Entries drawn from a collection
—————

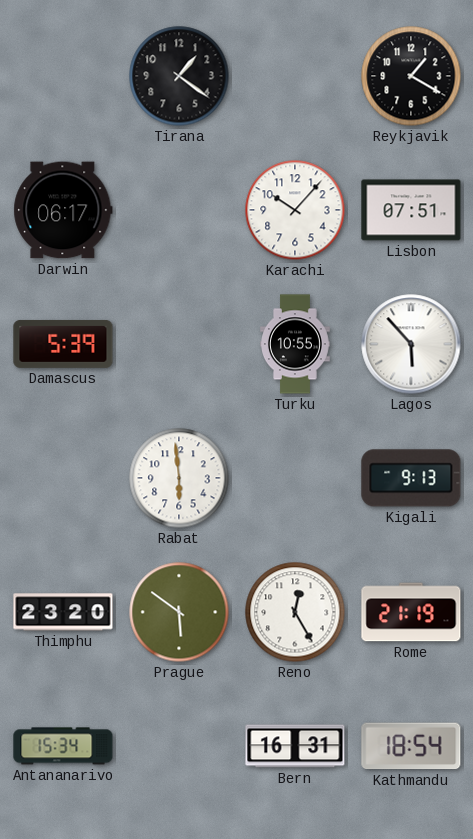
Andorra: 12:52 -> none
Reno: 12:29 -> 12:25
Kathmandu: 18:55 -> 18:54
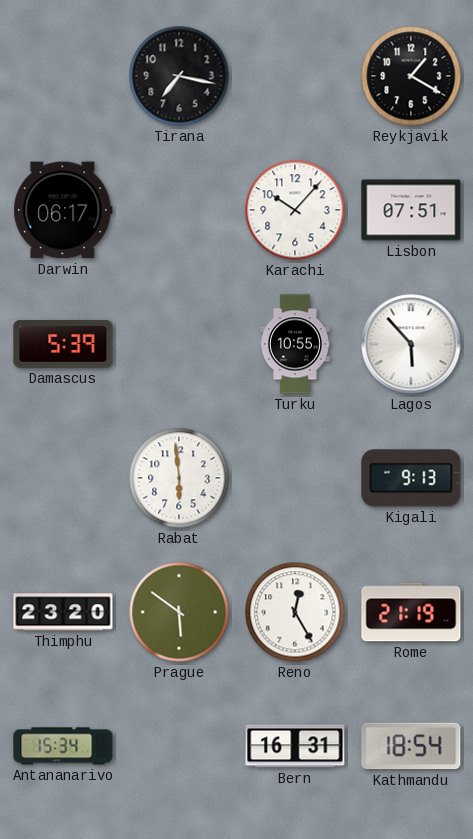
Tirana: 1:21 -> 7:17
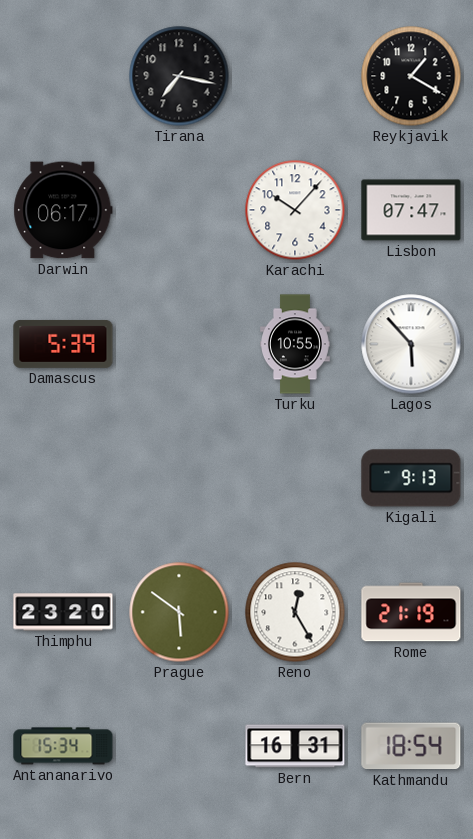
Lisbon: 07:51 -> 07:47
Rabat: 5:59 -> none
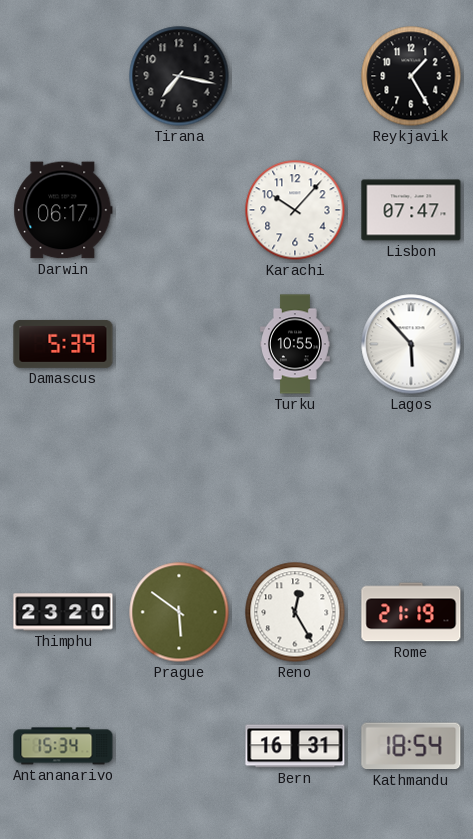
Reykjavik: 1:20 -> 1:25
Kigali: 9:13 -> none
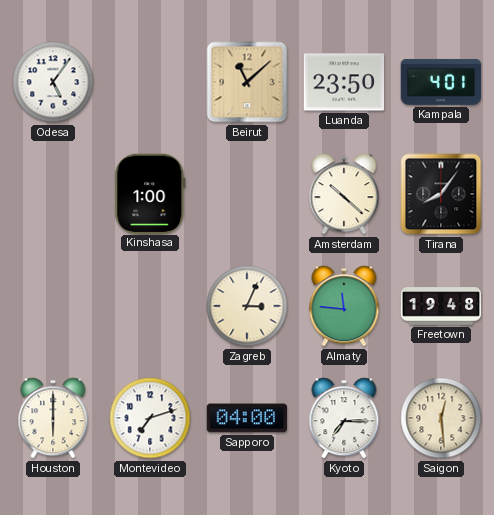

—————

WHAT TO DO: Reproduce the data above, renaming every "none" to "blank" and changing nothing else. Leave the pictures out.

FULL SOLUTION:
Andorra: 12:52 -> blank
Reno: 12:29 -> 12:25
Kathmandu: 18:55 -> 18:54
Tirana: 1:21 -> 7:17
Lisbon: 07:51 -> 07:47
Rabat: 5:59 -> blank
Reykjavik: 1:20 -> 1:25
Kigali: 9:13 -> blank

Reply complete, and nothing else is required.